Exercise requirements:
From the data below, return the exact lines starting at the line containing "white 1x1 plate [249,189,316,244]" and ending at the line containing "red 1x2 tile [223,125,307,201]", both included, and nothing else.

Records for the task:
·····
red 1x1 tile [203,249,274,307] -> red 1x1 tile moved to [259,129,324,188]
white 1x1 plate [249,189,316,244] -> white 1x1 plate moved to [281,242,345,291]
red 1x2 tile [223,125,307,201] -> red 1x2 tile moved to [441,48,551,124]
·····
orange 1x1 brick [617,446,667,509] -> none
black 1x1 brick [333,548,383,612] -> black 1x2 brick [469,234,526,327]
·····
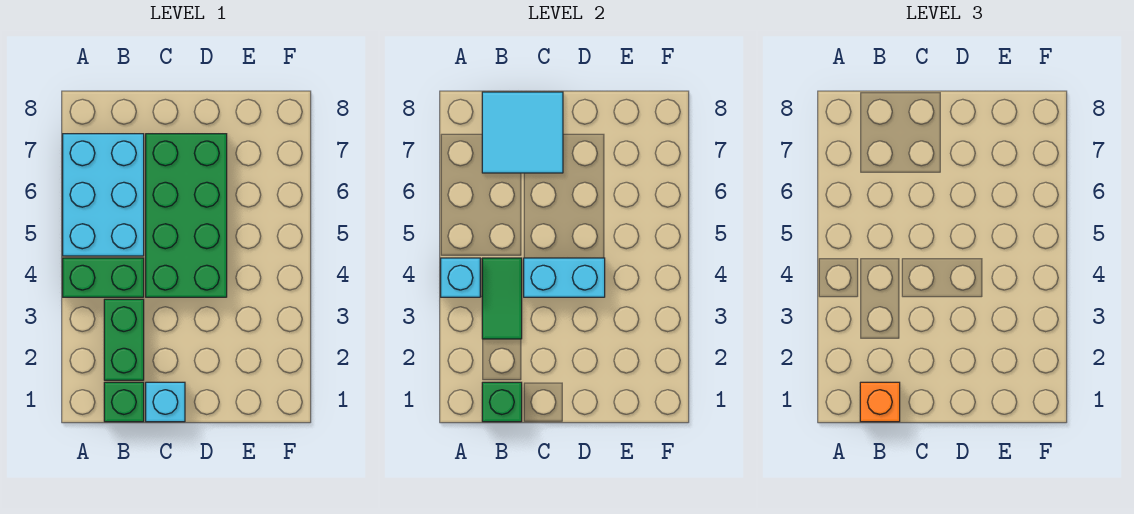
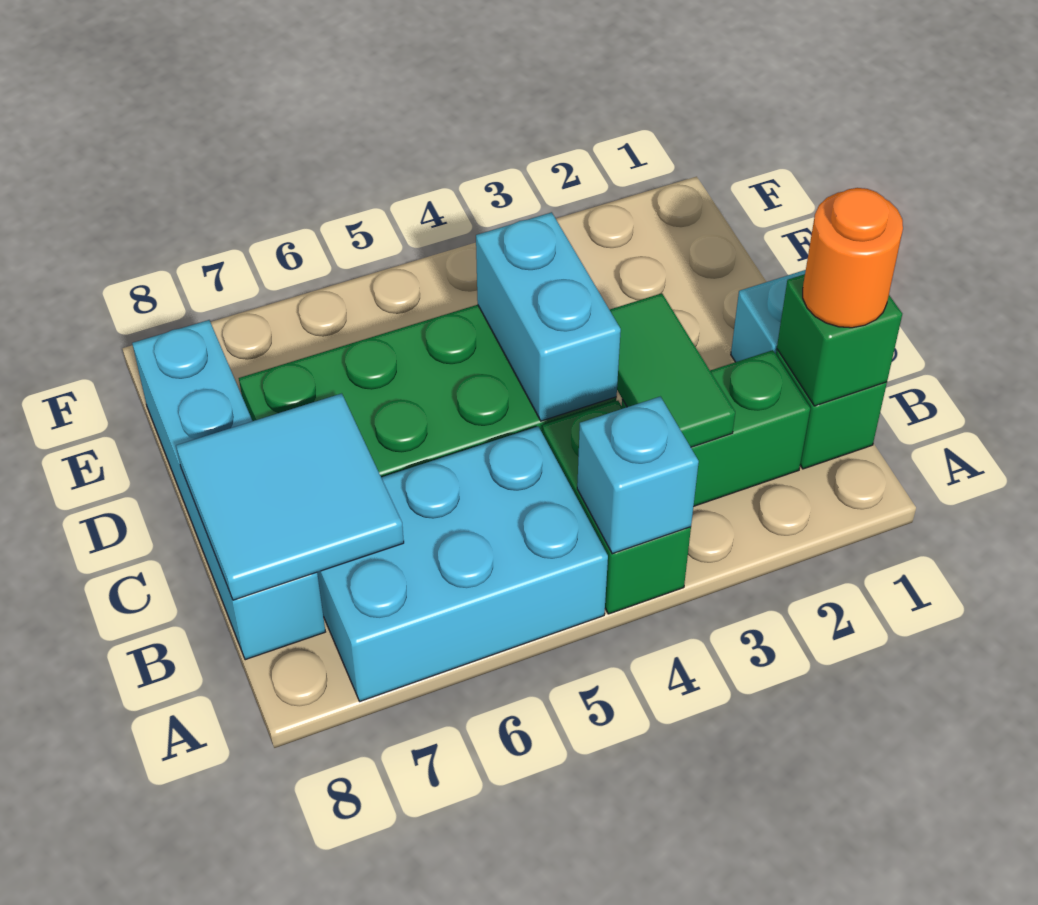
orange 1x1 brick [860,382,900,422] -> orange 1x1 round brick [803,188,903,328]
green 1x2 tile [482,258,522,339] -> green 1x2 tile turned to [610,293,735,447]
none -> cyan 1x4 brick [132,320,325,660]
·····
Answer box:
white 1x1 plate [249,189,316,244] -> white 1x1 plate moved to [281,242,345,291]
red 1x2 tile [223,125,307,201] -> red 1x2 tile moved to [441,48,551,124]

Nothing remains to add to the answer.